> _TRY IT_
Retype every entry word for word. Omit the pictures.

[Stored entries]
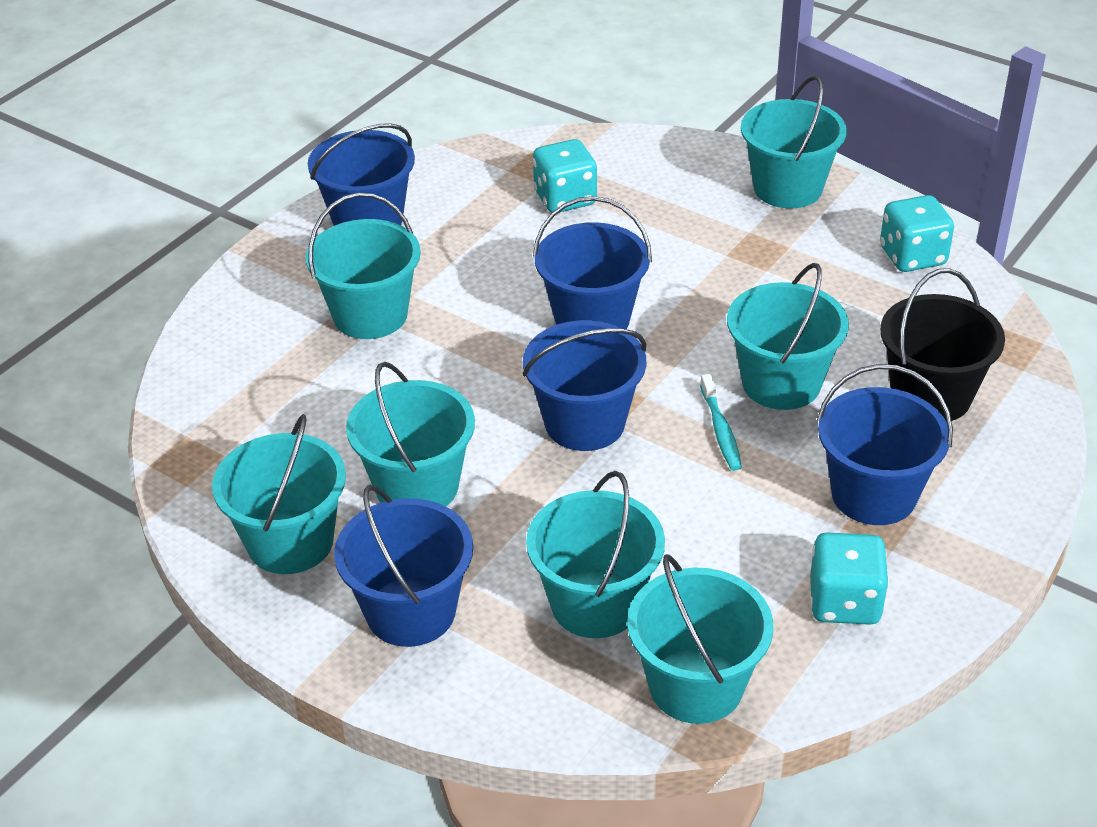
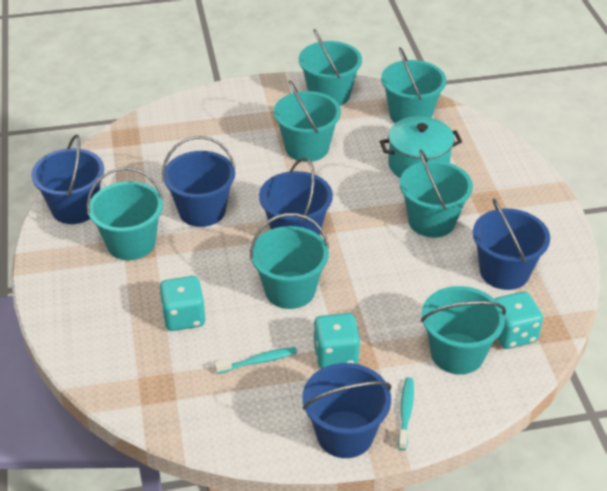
black bucket: 1 -> 0
turquoise pot: 0 -> 1
turquoise toothbrush: 1 -> 2

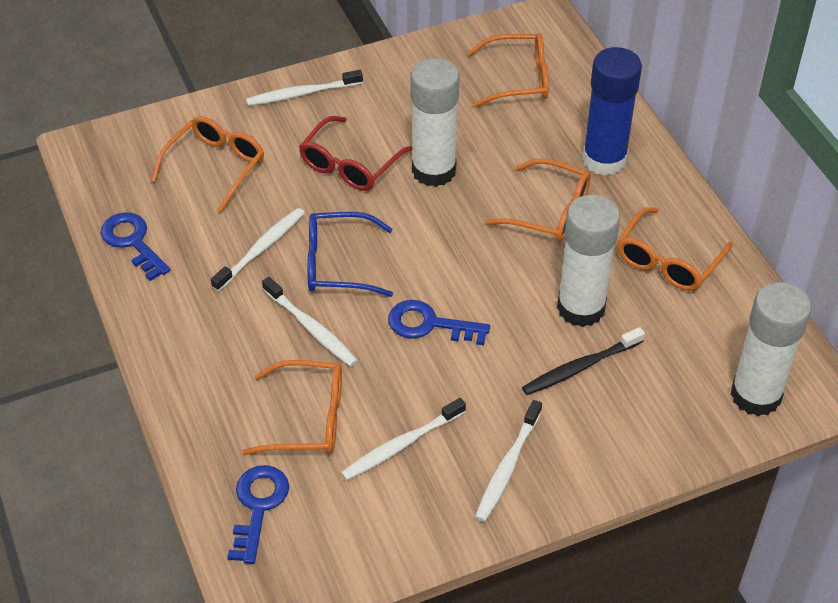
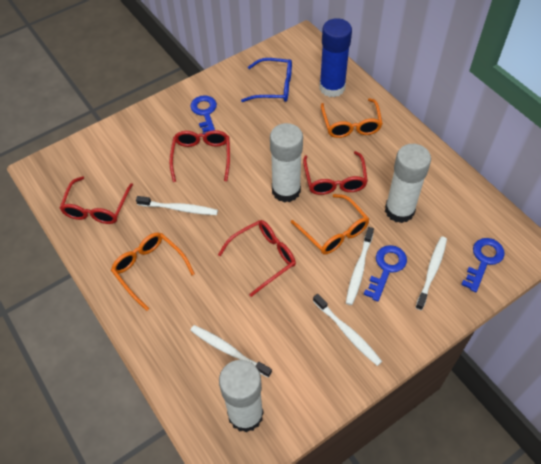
black toothbrush: 1 -> 0
orange glasses: 5 -> 3
red glasses: 1 -> 4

> _ANSWER_
black bucket: 1 -> 0
turquoise pot: 0 -> 1
turquoise toothbrush: 1 -> 2

black toothbrush: 1 -> 0
orange glasses: 5 -> 3
red glasses: 1 -> 4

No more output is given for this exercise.